Data.
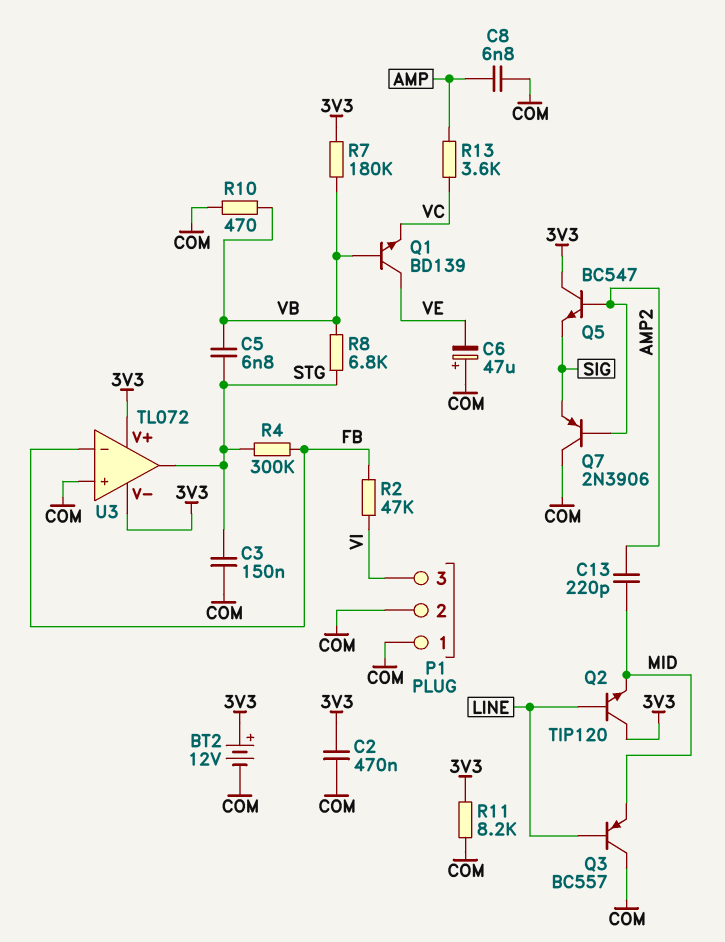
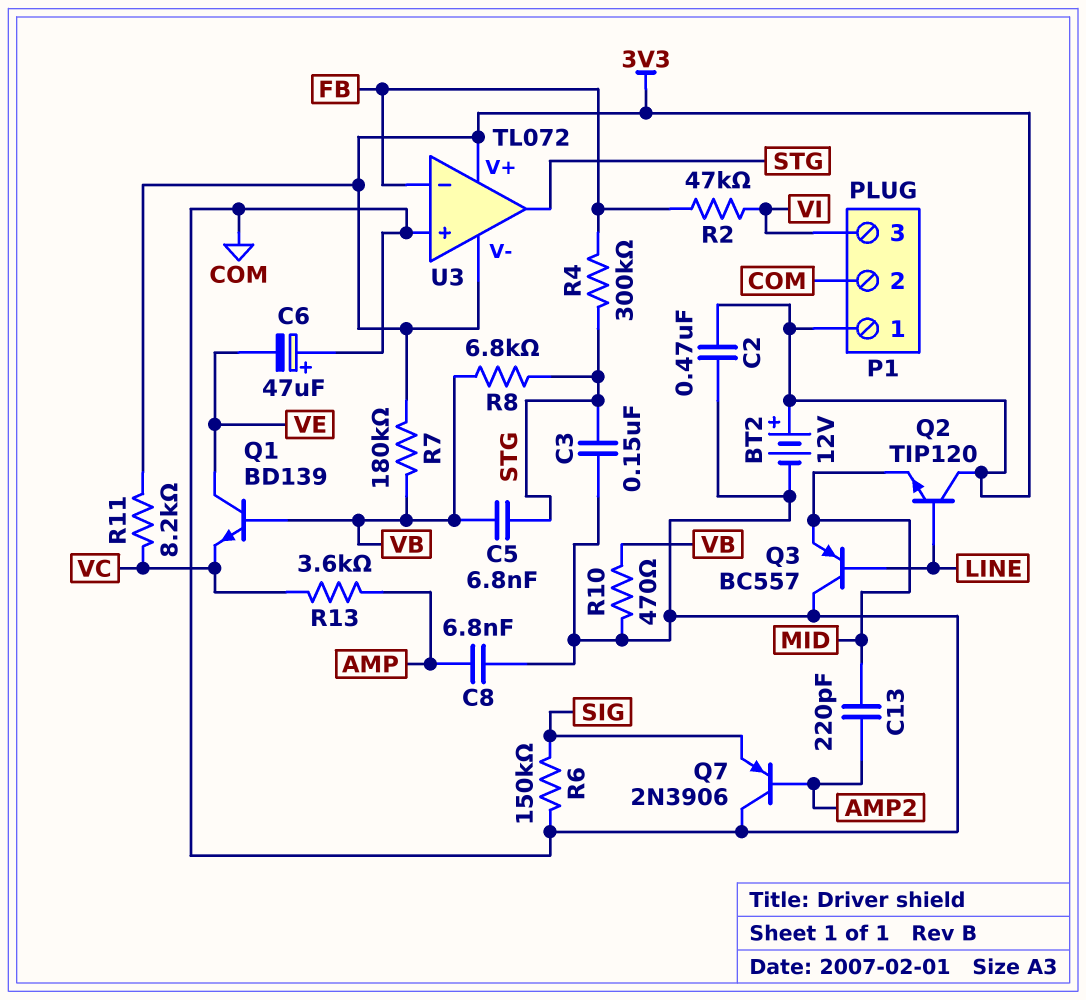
P1 pin 1: COM -> 3V3
Q5: NPN BC547 (B AMP2, C 3V3, E SIG) -> none
R6: none -> 150k (COM, SIG)
R11: 8.2k (3V3, COM) -> 8.2k (3V3, VC)

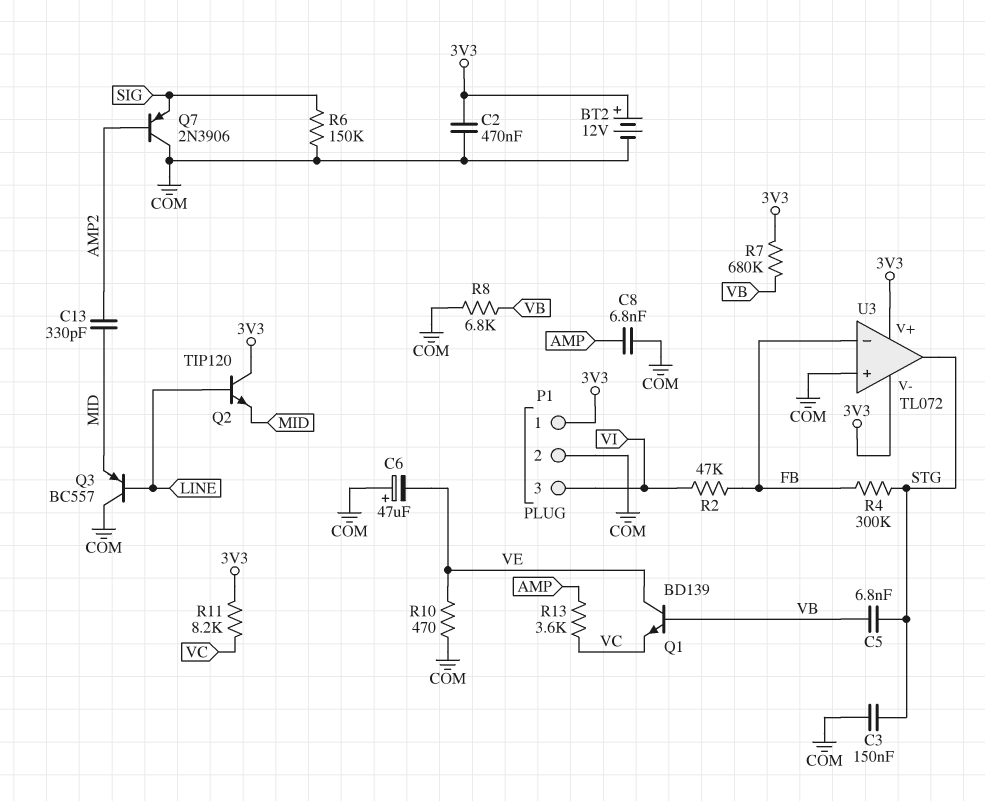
C13: 220pF (AMP2, MID) -> 330pF (AMP2, MID)
R7: 180k (3V3, VB) -> 680k (3V3, VB)
R8: 6.8k (STG, VB) -> 6.8k (COM, VB)
R10: 470 (COM, VB) -> 470 (COM, VE)

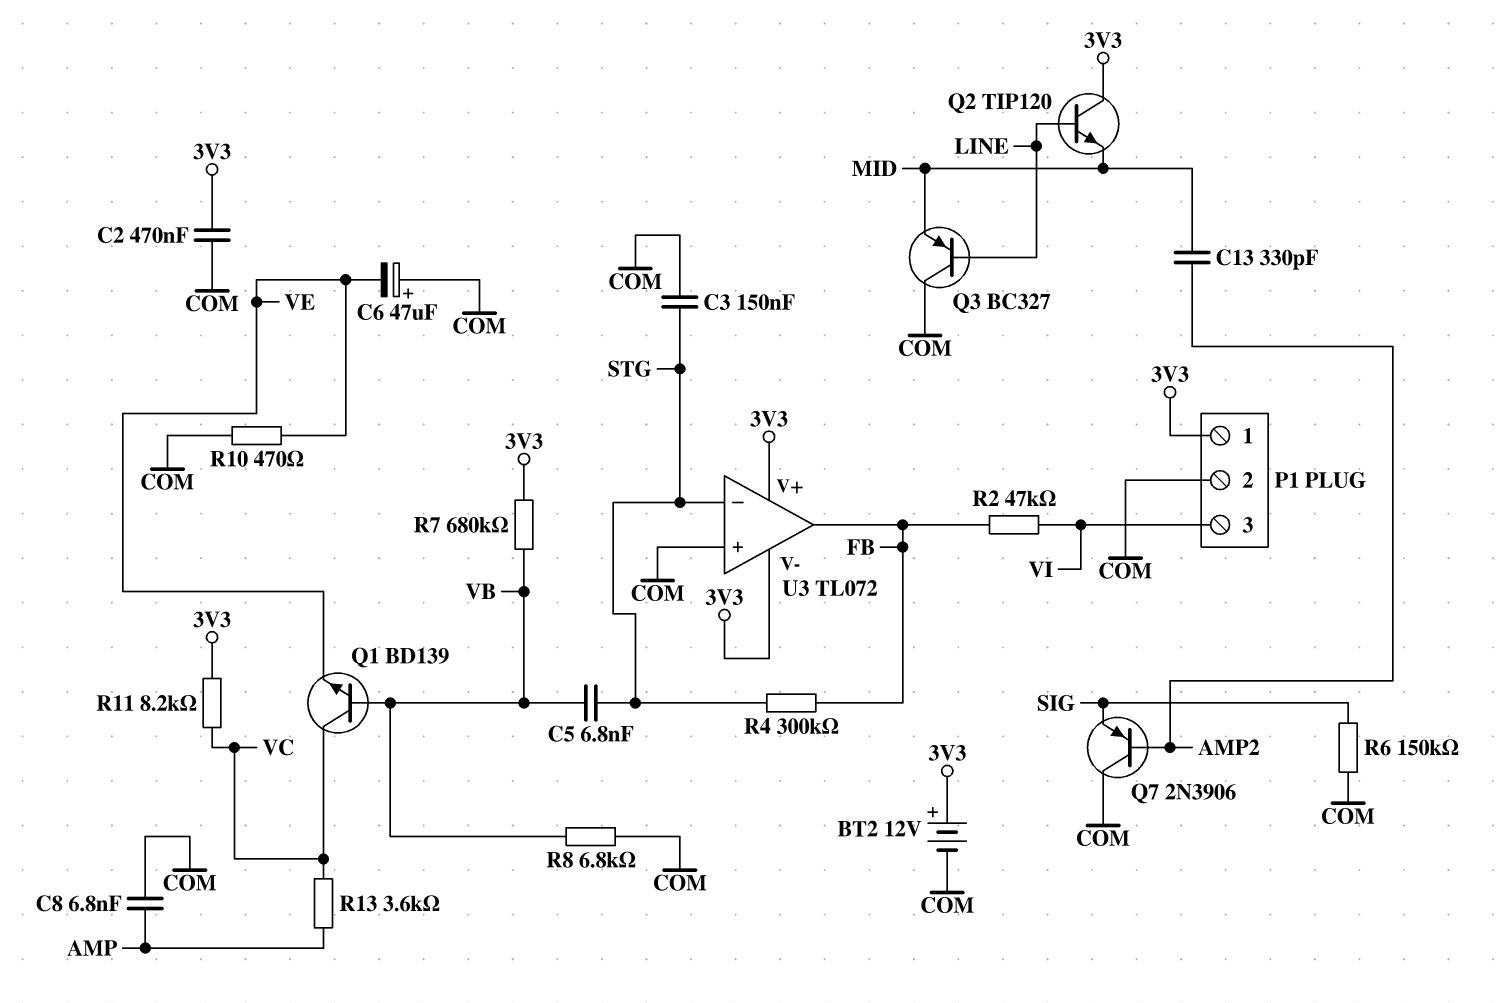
Q1: NPN BD139 (B VB, C VE, E VC) -> NPN BD139 (B VB, C VC, E VE)
Q3: PNP BC557 (B LINE, C COM, E MID) -> PNP BC327 (B LINE, C COM, E MID)
U3 pin in-: FB -> STG
U3 pin out: STG -> FB

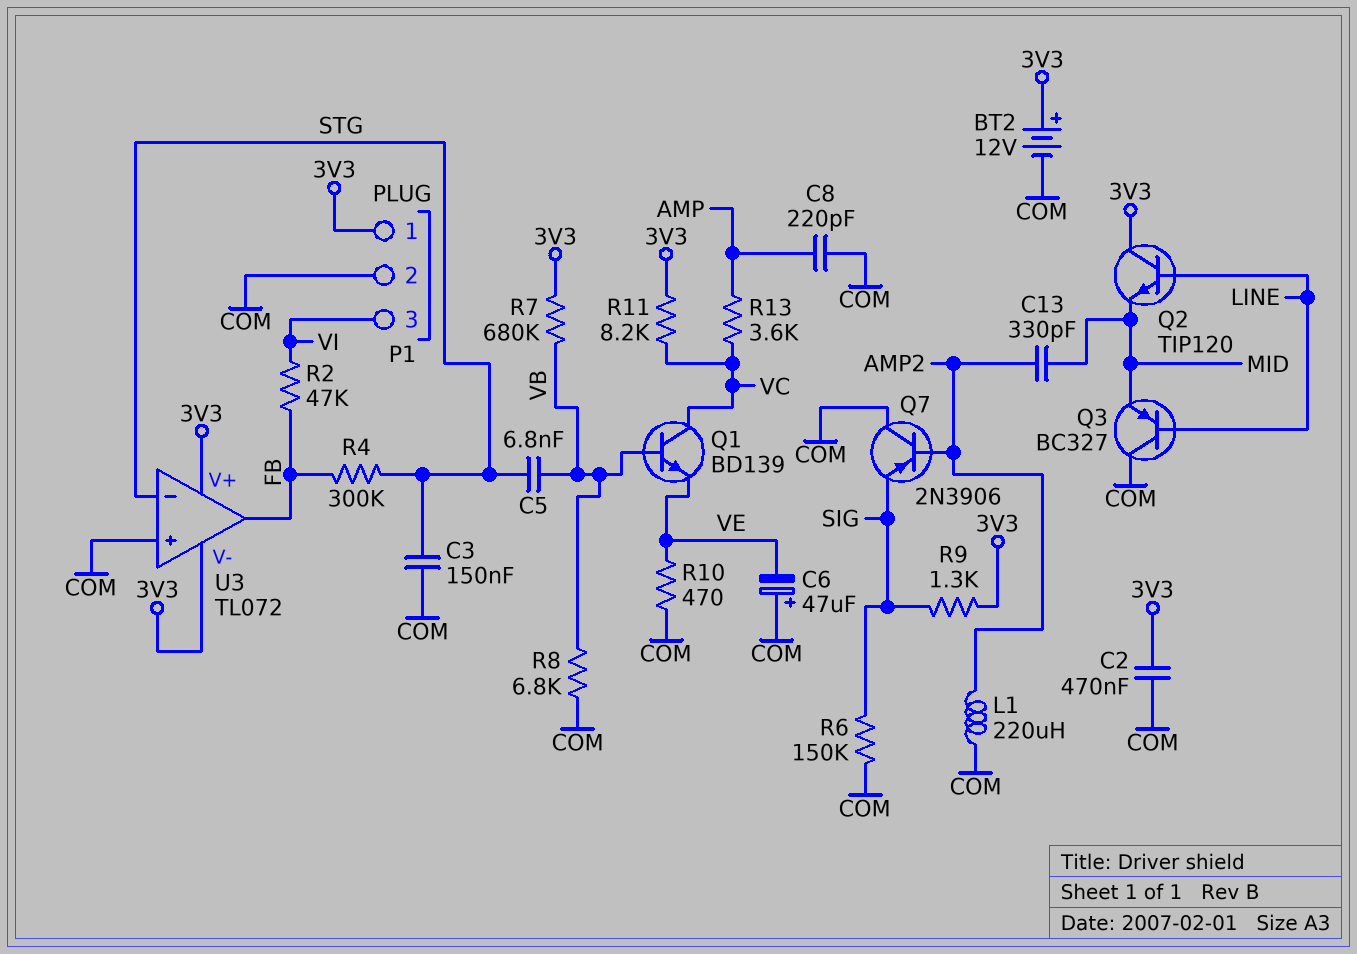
C8: 6.8nF (AMP, COM) -> 220pF (AMP, COM)
L1: none -> 220uH (AMP2, COM)
R9: none -> 1.3k (3V3, SIG)

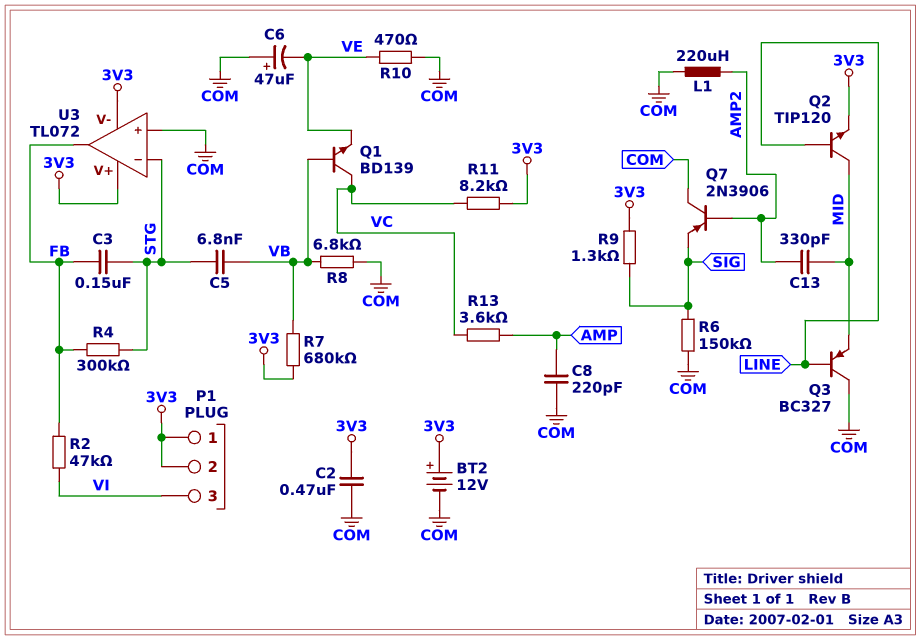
C3: 150nF (COM, STG) -> 150nF (FB, STG)
P1 pin 2: COM -> 3V3
Q2: NPN TIP120 (B LINE, C 3V3, E MID) -> NPN TIP120 (B LINE, C MID, E 3V3)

What needs to be done. Every record above should be duplicated precisely, with the images removed.

Task solution.
P1 pin 1: COM -> 3V3
Q5: NPN BC547 (B AMP2, C 3V3, E SIG) -> none
R6: none -> 150k (COM, SIG)
R11: 8.2k (3V3, COM) -> 8.2k (3V3, VC)

C13: 220pF (AMP2, MID) -> 330pF (AMP2, MID)
R7: 180k (3V3, VB) -> 680k (3V3, VB)
R8: 6.8k (STG, VB) -> 6.8k (COM, VB)
R10: 470 (COM, VB) -> 470 (COM, VE)

Q1: NPN BD139 (B VB, C VE, E VC) -> NPN BD139 (B VB, C VC, E VE)
Q3: PNP BC557 (B LINE, C COM, E MID) -> PNP BC327 (B LINE, C COM, E MID)
U3 pin in-: FB -> STG
U3 pin out: STG -> FB

C8: 6.8nF (AMP, COM) -> 220pF (AMP, COM)
L1: none -> 220uH (AMP2, COM)
R9: none -> 1.3k (3V3, SIG)

C3: 150nF (COM, STG) -> 150nF (FB, STG)
P1 pin 2: COM -> 3V3
Q2: NPN TIP120 (B LINE, C 3V3, E MID) -> NPN TIP120 (B LINE, C MID, E 3V3)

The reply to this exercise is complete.